[Stored items]

-- begin --

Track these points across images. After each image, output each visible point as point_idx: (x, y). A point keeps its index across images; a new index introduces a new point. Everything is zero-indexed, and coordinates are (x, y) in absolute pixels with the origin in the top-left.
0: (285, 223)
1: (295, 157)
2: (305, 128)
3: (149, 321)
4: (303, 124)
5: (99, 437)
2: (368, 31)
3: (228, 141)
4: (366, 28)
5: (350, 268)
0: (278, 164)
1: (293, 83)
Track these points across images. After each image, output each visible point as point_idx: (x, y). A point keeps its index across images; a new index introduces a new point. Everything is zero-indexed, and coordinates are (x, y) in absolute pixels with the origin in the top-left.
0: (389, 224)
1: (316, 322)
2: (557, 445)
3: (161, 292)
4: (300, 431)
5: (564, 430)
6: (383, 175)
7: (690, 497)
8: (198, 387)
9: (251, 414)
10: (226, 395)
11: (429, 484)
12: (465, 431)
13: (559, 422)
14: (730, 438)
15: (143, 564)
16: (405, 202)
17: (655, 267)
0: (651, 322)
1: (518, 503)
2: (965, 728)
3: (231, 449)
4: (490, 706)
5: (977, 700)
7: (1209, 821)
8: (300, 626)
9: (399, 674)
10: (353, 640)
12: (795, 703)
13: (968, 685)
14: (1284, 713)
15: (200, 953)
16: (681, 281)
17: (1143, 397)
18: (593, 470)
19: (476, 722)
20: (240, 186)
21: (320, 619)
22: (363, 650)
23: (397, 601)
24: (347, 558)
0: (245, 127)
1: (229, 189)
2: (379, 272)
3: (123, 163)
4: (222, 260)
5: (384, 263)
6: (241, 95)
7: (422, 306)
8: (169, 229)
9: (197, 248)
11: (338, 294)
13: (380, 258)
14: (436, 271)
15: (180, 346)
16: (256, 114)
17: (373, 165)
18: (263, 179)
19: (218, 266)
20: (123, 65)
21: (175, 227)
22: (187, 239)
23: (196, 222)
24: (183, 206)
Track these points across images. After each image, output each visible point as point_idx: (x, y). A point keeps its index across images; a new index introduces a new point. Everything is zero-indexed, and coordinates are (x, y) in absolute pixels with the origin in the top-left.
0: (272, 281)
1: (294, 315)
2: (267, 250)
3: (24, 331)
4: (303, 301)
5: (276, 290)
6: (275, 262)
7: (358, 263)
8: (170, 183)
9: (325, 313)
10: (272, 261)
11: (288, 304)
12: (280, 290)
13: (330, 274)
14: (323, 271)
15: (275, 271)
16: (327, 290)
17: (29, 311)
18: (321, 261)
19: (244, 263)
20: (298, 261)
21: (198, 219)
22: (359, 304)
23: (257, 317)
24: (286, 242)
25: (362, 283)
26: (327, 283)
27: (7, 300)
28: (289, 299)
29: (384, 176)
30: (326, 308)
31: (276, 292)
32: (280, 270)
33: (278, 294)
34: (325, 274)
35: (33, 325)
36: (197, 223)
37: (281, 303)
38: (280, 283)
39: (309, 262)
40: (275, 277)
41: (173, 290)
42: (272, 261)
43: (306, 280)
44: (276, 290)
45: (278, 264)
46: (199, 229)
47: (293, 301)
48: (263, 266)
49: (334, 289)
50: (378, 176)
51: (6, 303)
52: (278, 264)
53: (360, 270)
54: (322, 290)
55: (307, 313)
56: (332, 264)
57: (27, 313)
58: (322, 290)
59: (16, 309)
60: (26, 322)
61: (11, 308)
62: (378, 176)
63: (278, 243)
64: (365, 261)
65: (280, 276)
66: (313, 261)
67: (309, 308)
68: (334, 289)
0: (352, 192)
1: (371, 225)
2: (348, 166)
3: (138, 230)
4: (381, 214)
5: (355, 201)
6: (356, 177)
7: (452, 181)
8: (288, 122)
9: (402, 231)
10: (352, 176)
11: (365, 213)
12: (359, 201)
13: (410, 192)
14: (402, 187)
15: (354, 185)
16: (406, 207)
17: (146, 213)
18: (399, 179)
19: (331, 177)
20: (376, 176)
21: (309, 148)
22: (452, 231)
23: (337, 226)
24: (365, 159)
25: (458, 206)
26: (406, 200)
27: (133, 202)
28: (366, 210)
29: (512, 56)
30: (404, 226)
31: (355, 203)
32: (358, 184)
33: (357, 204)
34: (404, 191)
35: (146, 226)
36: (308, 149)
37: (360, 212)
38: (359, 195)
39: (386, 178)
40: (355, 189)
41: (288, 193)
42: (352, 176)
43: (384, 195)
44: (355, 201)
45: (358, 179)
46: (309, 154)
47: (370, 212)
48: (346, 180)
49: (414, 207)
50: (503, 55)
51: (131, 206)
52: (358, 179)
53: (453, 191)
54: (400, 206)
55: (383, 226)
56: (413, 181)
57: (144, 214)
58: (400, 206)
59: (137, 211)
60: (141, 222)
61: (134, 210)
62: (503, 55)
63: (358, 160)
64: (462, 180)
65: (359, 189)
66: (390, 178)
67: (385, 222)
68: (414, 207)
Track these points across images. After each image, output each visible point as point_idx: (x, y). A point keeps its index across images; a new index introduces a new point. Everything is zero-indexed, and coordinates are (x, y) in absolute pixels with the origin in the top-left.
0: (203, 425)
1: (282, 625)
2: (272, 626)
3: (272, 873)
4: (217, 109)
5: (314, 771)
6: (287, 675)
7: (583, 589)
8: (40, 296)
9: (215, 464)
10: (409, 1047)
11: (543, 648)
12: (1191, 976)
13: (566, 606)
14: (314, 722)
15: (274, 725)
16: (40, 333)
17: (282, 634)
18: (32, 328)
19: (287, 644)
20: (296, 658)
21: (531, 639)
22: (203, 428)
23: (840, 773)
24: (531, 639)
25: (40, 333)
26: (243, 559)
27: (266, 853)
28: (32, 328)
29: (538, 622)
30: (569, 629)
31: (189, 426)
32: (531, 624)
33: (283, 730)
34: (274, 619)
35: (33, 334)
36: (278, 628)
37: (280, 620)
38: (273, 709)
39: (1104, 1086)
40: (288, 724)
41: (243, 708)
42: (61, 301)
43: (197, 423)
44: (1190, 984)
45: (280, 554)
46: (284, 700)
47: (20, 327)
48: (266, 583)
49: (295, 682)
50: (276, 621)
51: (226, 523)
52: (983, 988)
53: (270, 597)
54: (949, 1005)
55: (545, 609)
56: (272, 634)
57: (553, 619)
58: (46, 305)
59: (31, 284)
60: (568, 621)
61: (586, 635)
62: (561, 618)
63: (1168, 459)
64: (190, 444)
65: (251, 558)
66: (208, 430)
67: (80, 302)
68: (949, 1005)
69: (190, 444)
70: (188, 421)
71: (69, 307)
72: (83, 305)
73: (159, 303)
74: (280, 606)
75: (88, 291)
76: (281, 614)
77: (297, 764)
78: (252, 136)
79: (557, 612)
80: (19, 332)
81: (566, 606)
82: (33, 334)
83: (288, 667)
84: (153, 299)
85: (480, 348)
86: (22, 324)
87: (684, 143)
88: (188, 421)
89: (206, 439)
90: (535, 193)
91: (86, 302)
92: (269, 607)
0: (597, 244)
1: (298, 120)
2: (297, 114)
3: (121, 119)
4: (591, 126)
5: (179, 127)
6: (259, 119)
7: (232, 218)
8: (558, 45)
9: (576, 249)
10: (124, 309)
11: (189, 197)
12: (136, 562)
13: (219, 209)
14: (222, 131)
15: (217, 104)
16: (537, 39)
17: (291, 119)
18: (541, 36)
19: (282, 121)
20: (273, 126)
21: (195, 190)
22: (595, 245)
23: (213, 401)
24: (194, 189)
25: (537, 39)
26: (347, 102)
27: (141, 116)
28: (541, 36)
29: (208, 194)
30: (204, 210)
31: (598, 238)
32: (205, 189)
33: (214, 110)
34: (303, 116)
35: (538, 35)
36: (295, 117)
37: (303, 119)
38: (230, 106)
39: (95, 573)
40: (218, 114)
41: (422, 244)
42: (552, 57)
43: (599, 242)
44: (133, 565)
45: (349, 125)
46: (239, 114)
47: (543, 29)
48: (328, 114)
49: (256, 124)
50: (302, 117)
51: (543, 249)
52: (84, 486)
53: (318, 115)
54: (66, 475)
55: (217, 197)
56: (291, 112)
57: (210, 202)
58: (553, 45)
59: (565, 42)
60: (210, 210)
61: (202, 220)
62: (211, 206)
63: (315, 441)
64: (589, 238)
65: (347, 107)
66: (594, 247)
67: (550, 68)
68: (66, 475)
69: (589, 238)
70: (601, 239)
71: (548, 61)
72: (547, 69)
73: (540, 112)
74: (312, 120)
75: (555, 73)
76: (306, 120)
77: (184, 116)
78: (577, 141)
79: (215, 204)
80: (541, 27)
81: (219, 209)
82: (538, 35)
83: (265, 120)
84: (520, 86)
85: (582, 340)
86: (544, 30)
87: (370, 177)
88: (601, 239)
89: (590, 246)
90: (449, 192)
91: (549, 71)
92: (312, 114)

-- end --

EXERCISE DIRECTIONS =>
Can you arrange everything from the start of the rows down to and including the line that contains "1: (293, 83)" as a numbered list, leaving out any blank lines?

COMPLETE OUTPUT =>
1. Track these points across images. After each image, output each visible point as point_idx: (x, y). A point keeps its index across images; a new index introduces a new point. Everything is zero-indexed, and coordinates are (x, y) in absolute pixels with the origin in the top-left.
2. 0: (285, 223)
3. 1: (295, 157)
4. 2: (305, 128)
5. 3: (149, 321)
6. 4: (303, 124)
7. 5: (99, 437)
8. 2: (368, 31)
9. 3: (228, 141)
10. 4: (366, 28)
11. 5: (350, 268)
12. 0: (278, 164)
13. 1: (293, 83)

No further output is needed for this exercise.